### What the exercise asks
In the material below, find the line containing "camera: 30 degrees left, 0 degrees up" and the line containing "(378, 348) = (520, 235): pink", then reproduce exactly both of them and every line between, and nothing else.

*** Opening Data shown ***

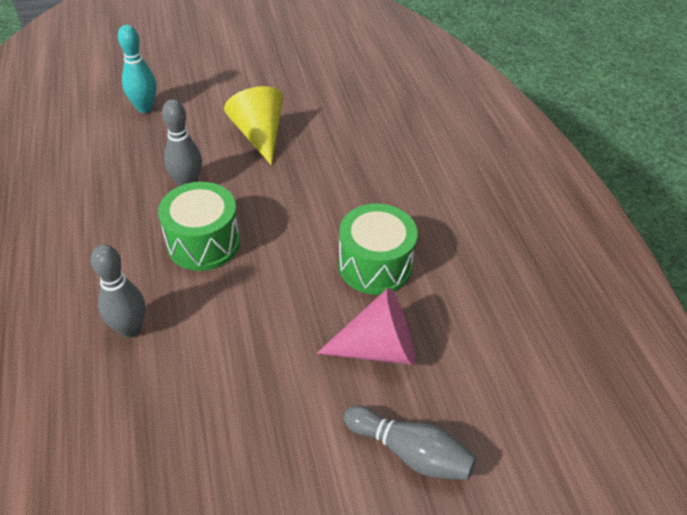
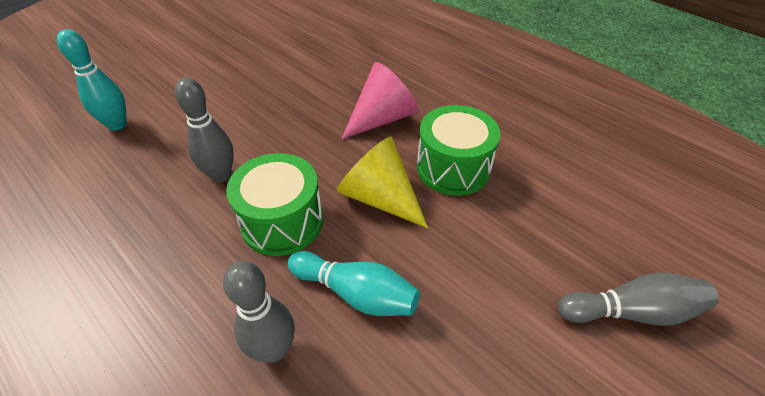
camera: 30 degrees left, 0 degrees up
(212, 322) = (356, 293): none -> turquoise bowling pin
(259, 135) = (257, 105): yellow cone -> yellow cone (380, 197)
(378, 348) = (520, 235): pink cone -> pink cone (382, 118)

*** Closing Data shown ***
*** Opening Data shown ***

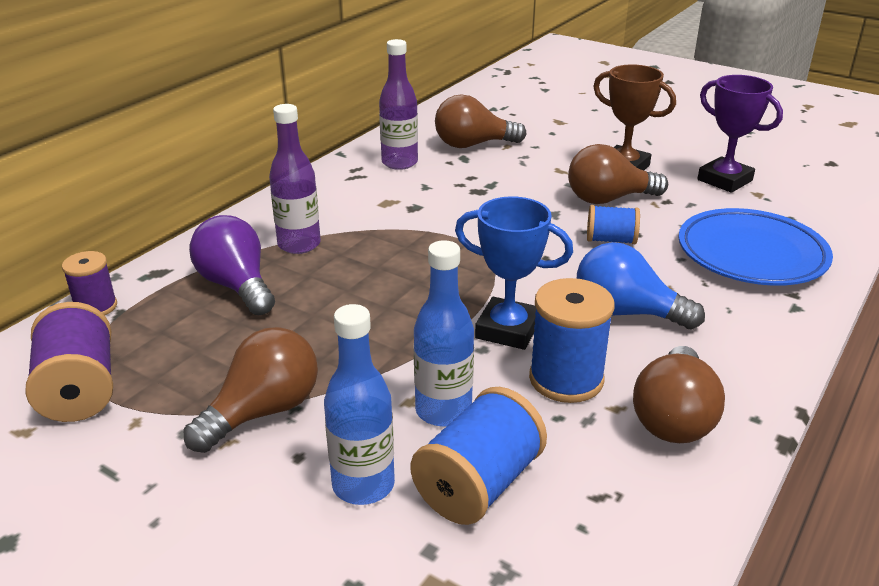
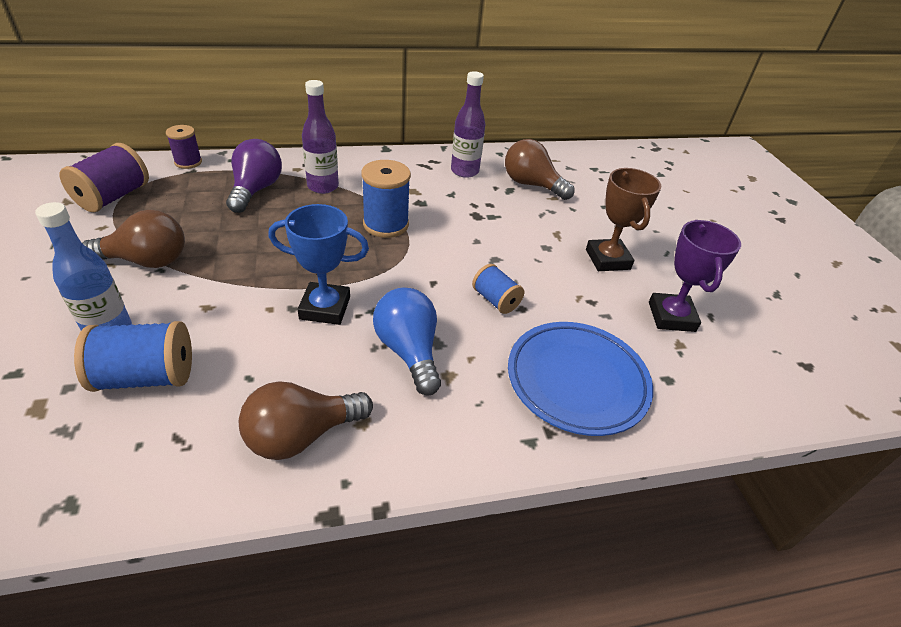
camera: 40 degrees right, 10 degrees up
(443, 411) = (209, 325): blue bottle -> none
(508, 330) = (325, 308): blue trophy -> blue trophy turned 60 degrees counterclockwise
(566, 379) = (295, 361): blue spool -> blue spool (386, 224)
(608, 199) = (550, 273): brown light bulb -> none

*** Closing Data shown ***

### Task answer
camera: 30 degrees left, 0 degrees up
(212, 322) = (356, 293): none -> turquoise bowling pin
(259, 135) = (257, 105): yellow cone -> yellow cone (380, 197)
(378, 348) = (520, 235): pink cone -> pink cone (382, 118)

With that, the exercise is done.